- _TRY IT_: Starting at the line that contains "orange line: (212, 125)", write out every line through the end of the records exactly as it stands, and leave out all pictures.

[Colored shape tracking data]
+++++
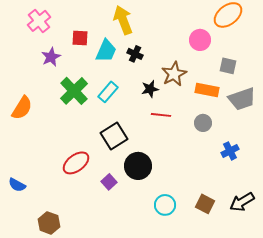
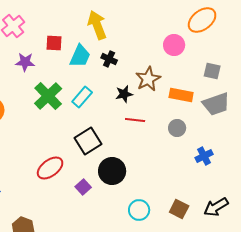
purple star: (51, 57) -> (25, 62), turned 30
gray square: (228, 66) -> (212, 71), moved

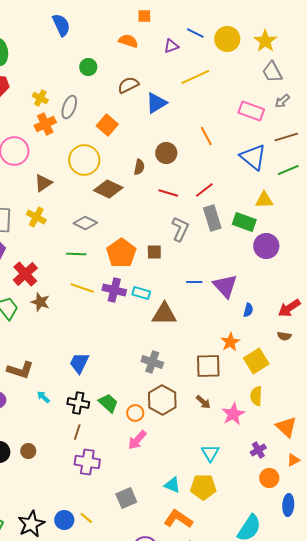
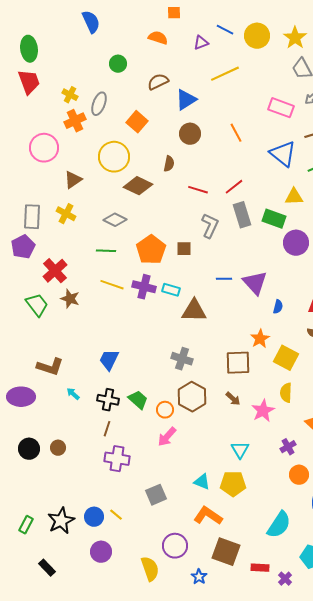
brown circle: (166, 153) -> (190, 134), moved
yellow square: (256, 361) -> (286, 358), turned -30

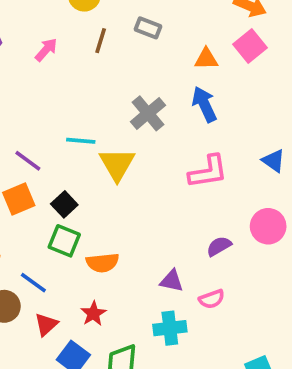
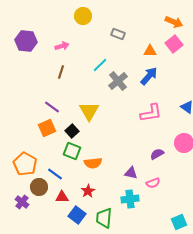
brown line: (101, 41) -> (61, 72), moved
pink arrow: (46, 50) -> (62, 46), turned 32
blue arrow: (204, 104) -> (149, 76), turned 66
cyan line: (81, 141) -> (100, 65), moved, turned -49
yellow triangle: (117, 164) -> (89, 111), moved
red triangle: (46, 325) -> (62, 197), turned 40

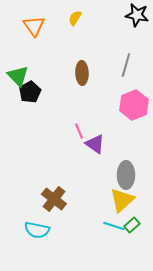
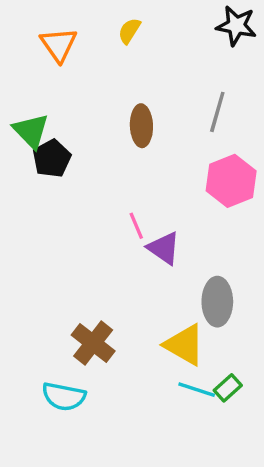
yellow triangle: (122, 200) -> (185, 345), moved, turned -48

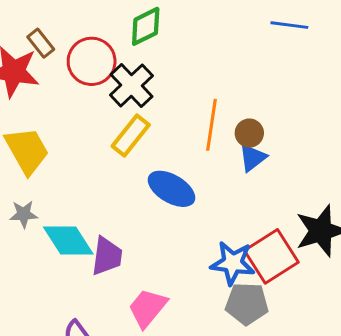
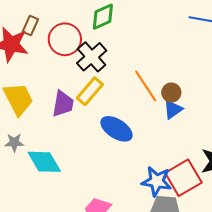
brown rectangle: (41, 43) -> (30, 25), turned 60
orange line: (212, 125) -> (146, 86), turned -44
purple trapezoid: (107, 256) -> (63, 104), moved

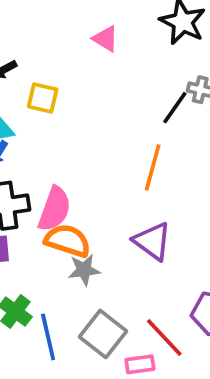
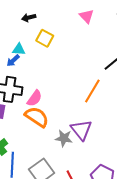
pink semicircle: (54, 209) -> (35, 98), size x0.7
gray star: (84, 270) -> (64, 138), moved

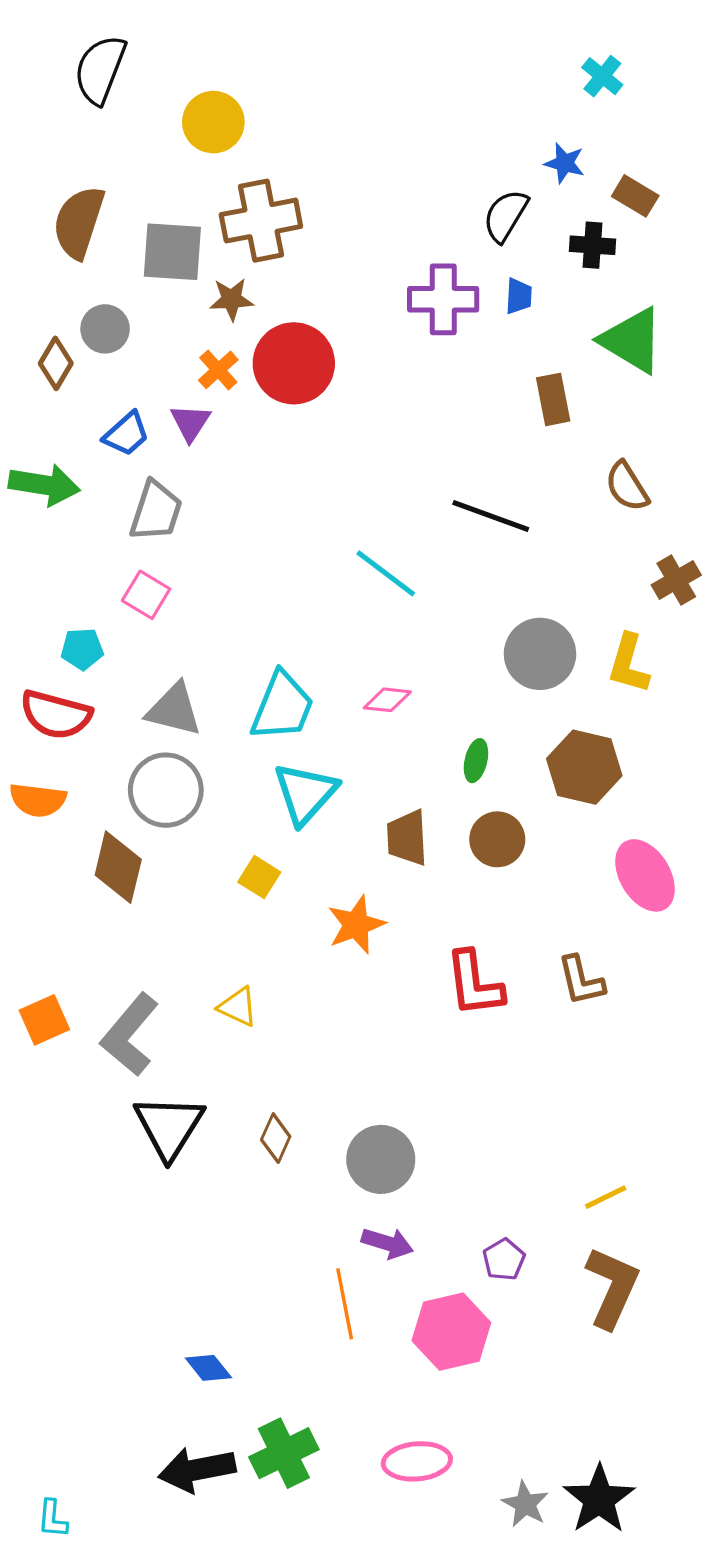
+++++
- _ANSWER BELOW_:
orange line: (212, 125) -> (146, 86), turned -44
purple trapezoid: (107, 256) -> (63, 104), moved

pink semicircle: (54, 209) -> (35, 98), size x0.7
gray star: (84, 270) -> (64, 138), moved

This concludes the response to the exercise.